### TASK
How many lines in the listing below hold the word "green"? Answer with the number only.

### PROVIDED DATA

════════

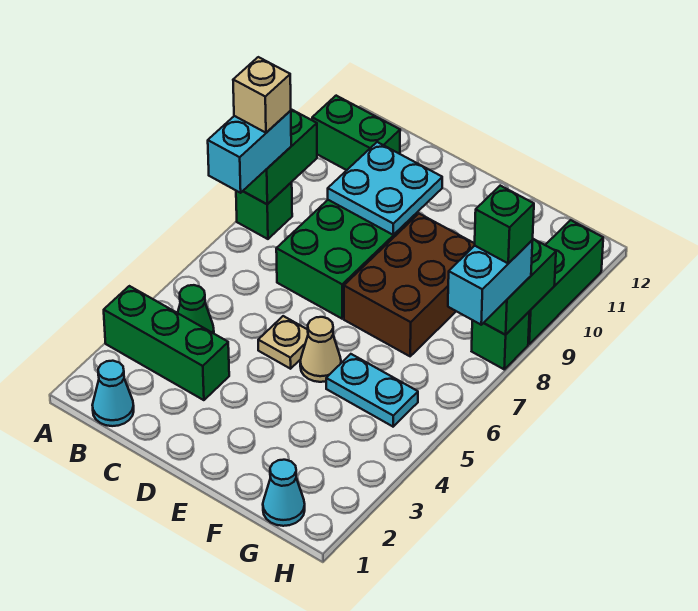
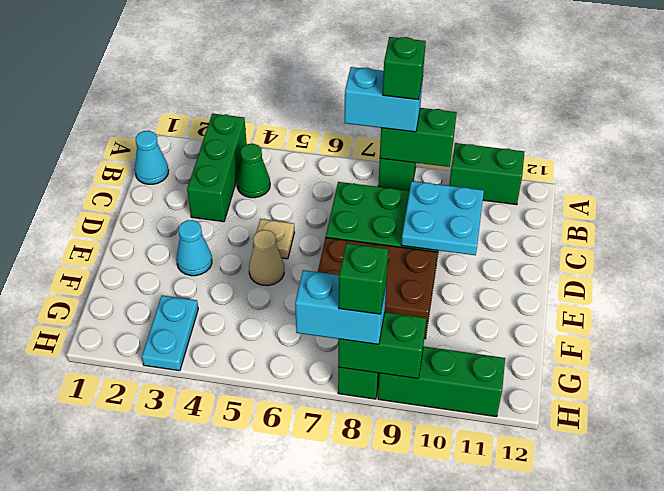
tan brick A8 level 4 -> green brick A8 level 4
green brick A11:B11 level 1 -> green brick A10:A11 level 1
cyan plate F5:G5 level 1 -> cyan plate G3:H3 level 1
cyan cone G1 level 1 -> cyan cone E3 level 1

════════

### COMPLETED TASK
2